◆ **Exercise instructions**: When you print the records below, keep every word exact and leave out the images.

*** Opening Entries supplied ***

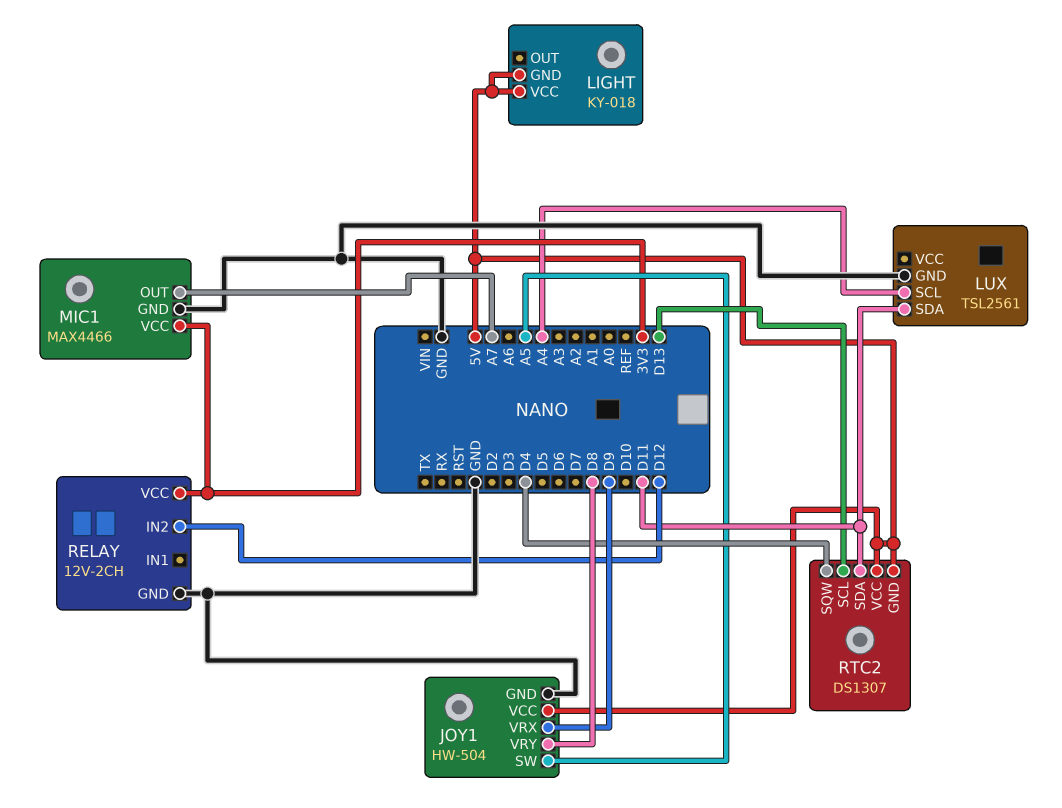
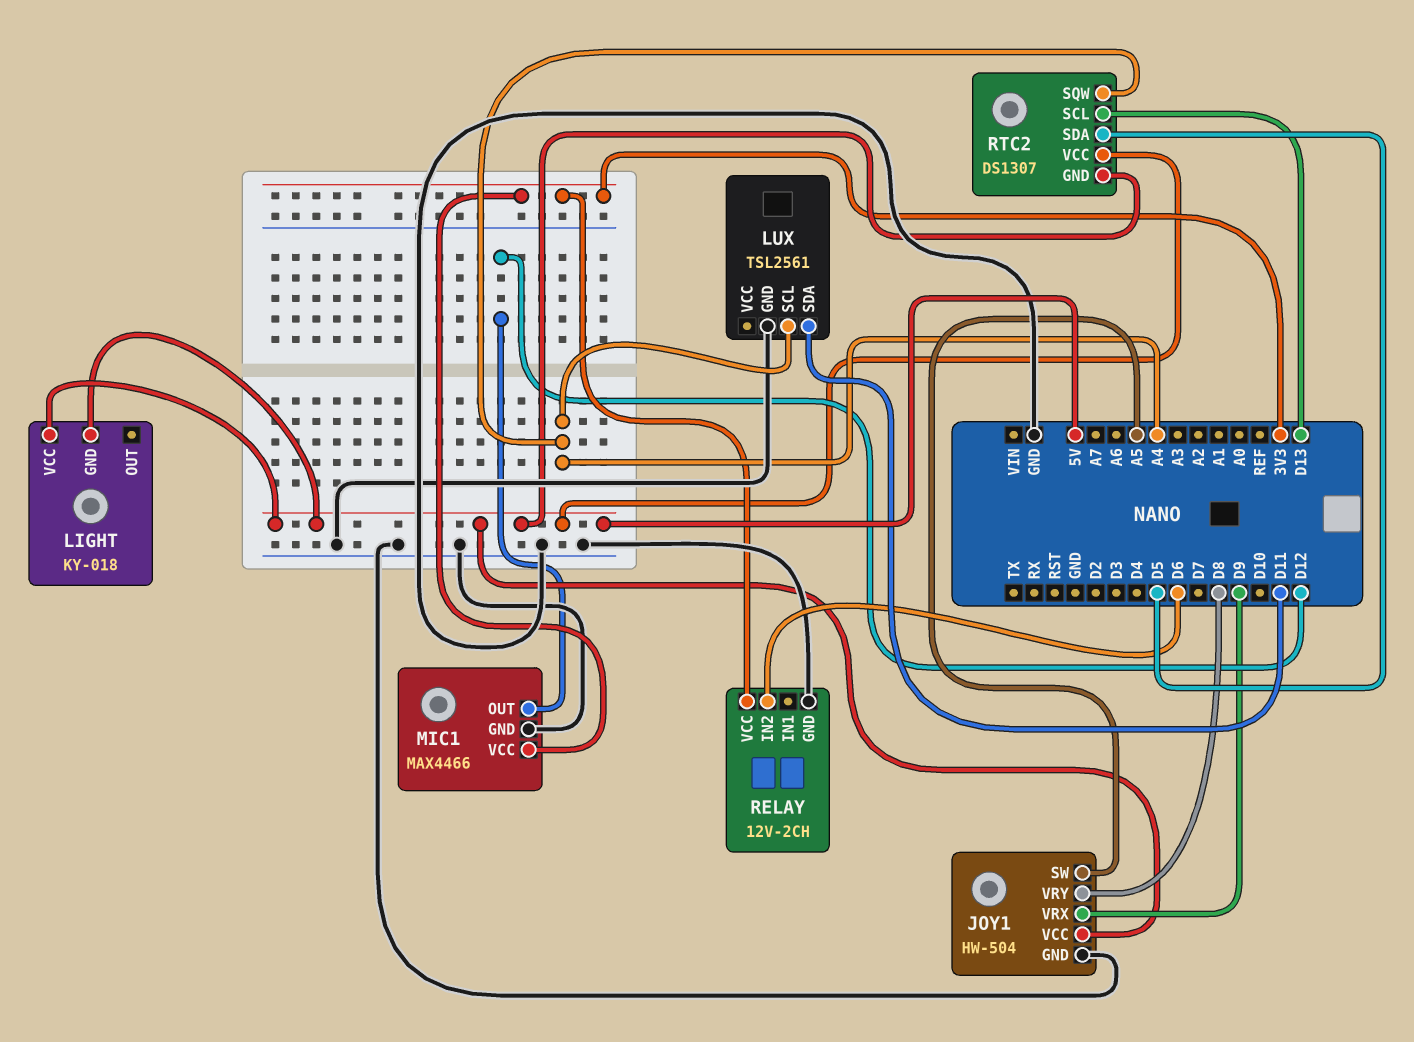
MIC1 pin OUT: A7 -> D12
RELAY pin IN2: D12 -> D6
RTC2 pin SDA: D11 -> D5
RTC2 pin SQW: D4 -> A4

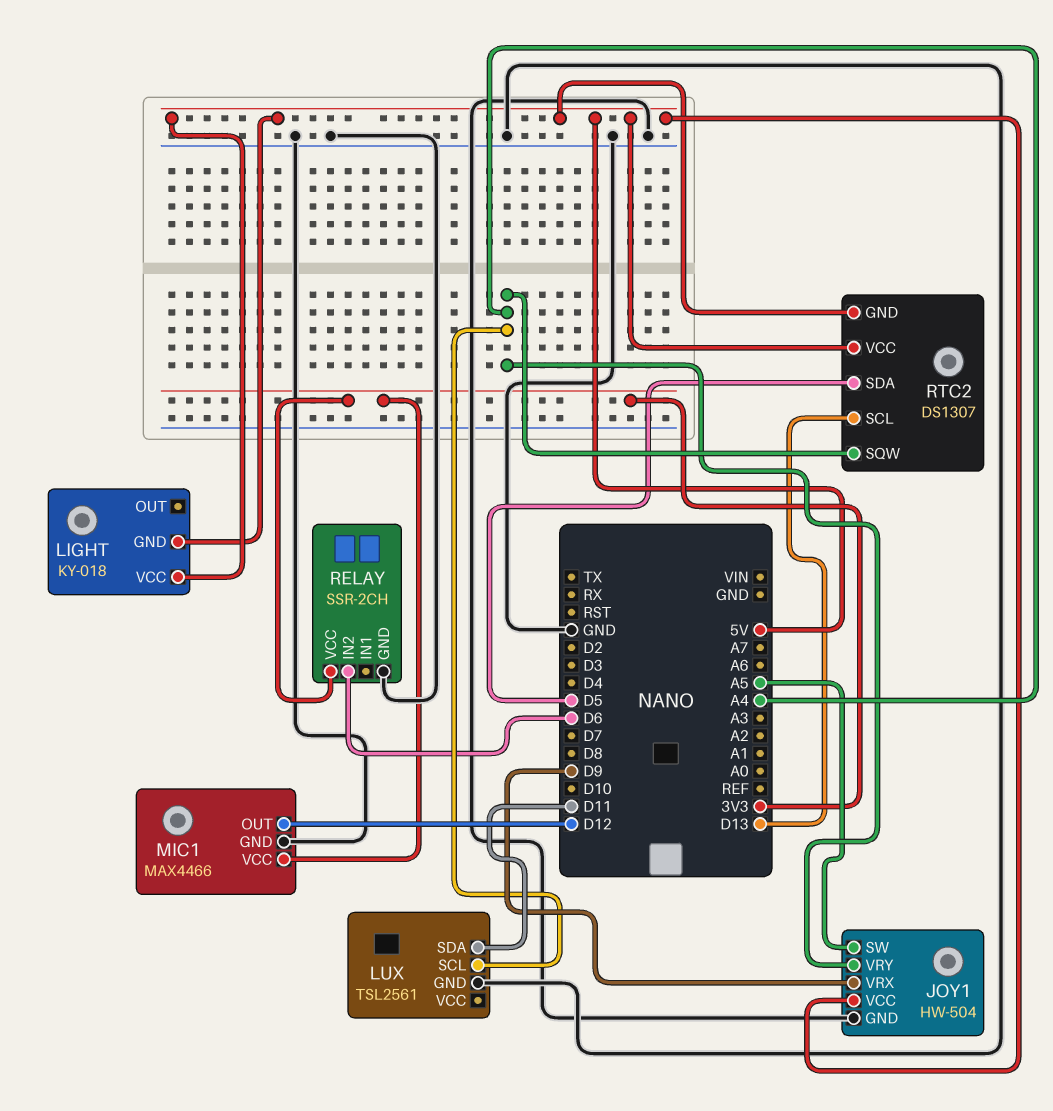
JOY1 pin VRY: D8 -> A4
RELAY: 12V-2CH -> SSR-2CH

*** Closing Entries supplied ***

◆ **Answer to this task**:
MIC1 pin OUT: A7 -> D12
RELAY pin IN2: D12 -> D6
RTC2 pin SDA: D11 -> D5
RTC2 pin SQW: D4 -> A4

JOY1 pin VRY: D8 -> A4
RELAY: 12V-2CH -> SSR-2CH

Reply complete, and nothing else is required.